PROBLEM REQUIREMENTS: What you return must match the records word for word, except that images are dropped.

[Data records]
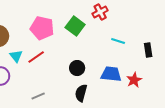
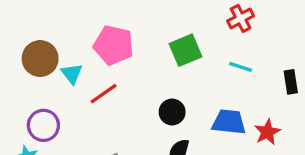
red cross: (100, 12) -> (241, 18), moved
green square: (75, 26) -> (185, 50), moved, turned 30
cyan triangle: (16, 56) -> (72, 74), moved

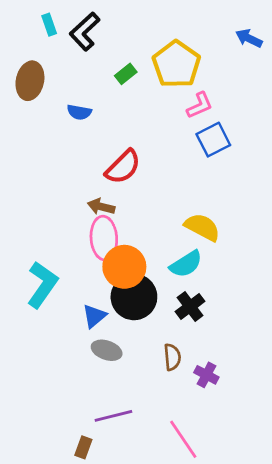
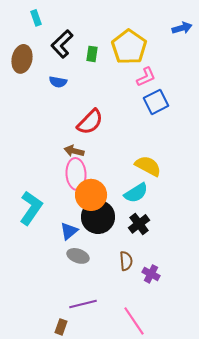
black L-shape: (85, 31) -> (62, 44), moved
blue arrow: (249, 38) -> (182, 28), turned 138
green rectangle: (126, 74) -> (92, 54), turned -42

ANSWER TO THIS EXERCISE:
red cross: (100, 12) -> (241, 18), moved
green square: (75, 26) -> (185, 50), moved, turned 30
cyan triangle: (16, 56) -> (72, 74), moved

black L-shape: (85, 31) -> (62, 44), moved
blue arrow: (249, 38) -> (182, 28), turned 138
green rectangle: (126, 74) -> (92, 54), turned -42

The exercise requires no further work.